◆ **TASK REQUIREMENTS**
Your answer must be exactly the lines from the one containing "(108, 224) = (180, 226): pink" through the end of the material, both ends included, without pictures.
---------- AVAILABLE DATA
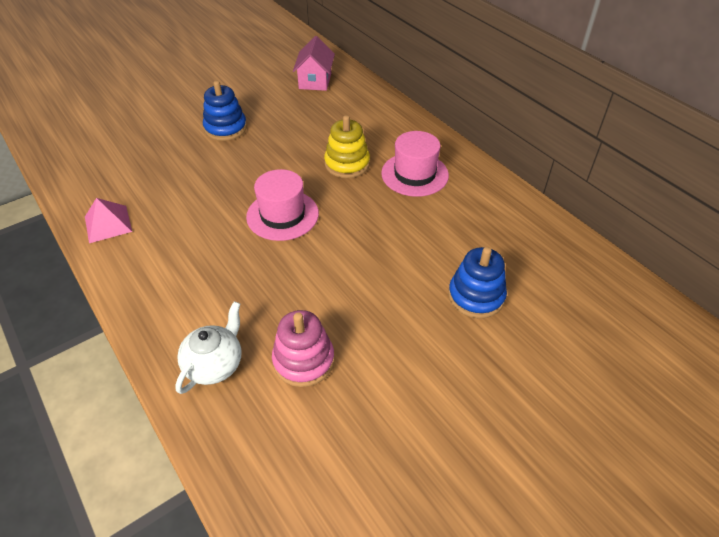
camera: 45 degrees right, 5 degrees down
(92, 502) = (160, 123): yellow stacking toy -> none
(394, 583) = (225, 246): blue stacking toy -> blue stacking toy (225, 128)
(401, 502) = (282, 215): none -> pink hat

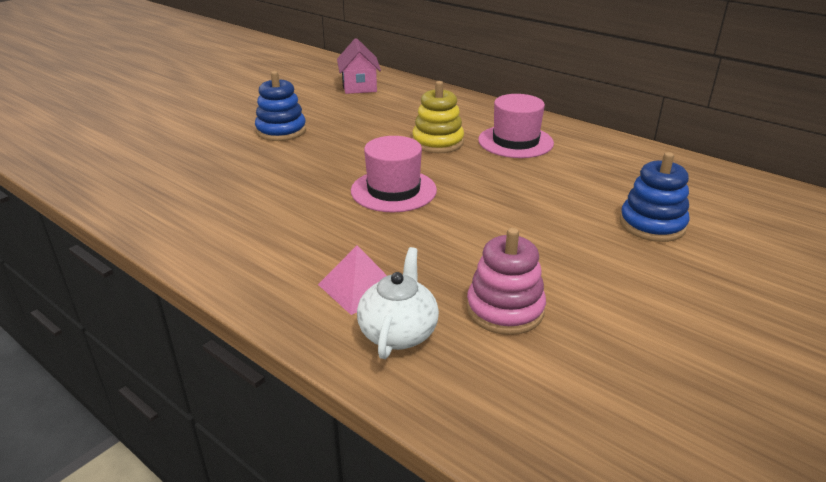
camera: 15 degrees left, 15 degrees down
(108, 224) = (180, 226): pink pyramid -> pink pyramid (359, 287)

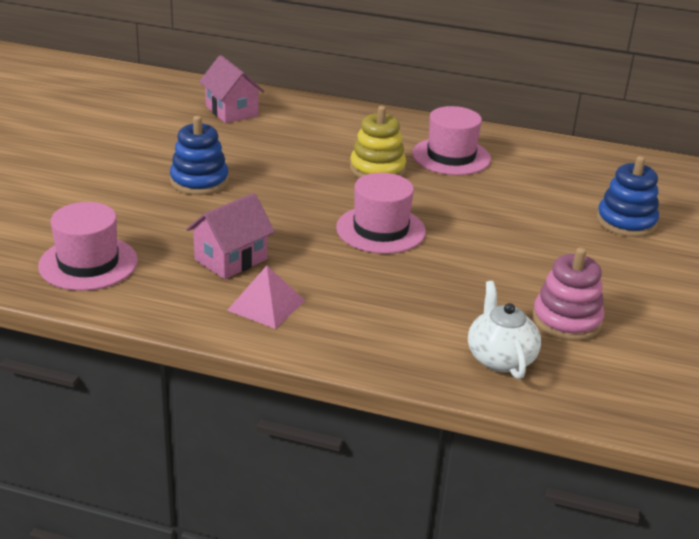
camera: 25 degrees left, 0 degrees up
(132, 176) = (88, 263): none -> pink hat
(242, 192) = (231, 259): none -> pink house
(359, 287) = (434, 328): pink pyramid -> pink pyramid (266, 305)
--------------------
◆ **ANSWER TO THIS EXERCISE**
(108, 224) = (180, 226): pink pyramid -> pink pyramid (359, 287)

camera: 25 degrees left, 0 degrees up
(132, 176) = (88, 263): none -> pink hat
(242, 192) = (231, 259): none -> pink house
(359, 287) = (434, 328): pink pyramid -> pink pyramid (266, 305)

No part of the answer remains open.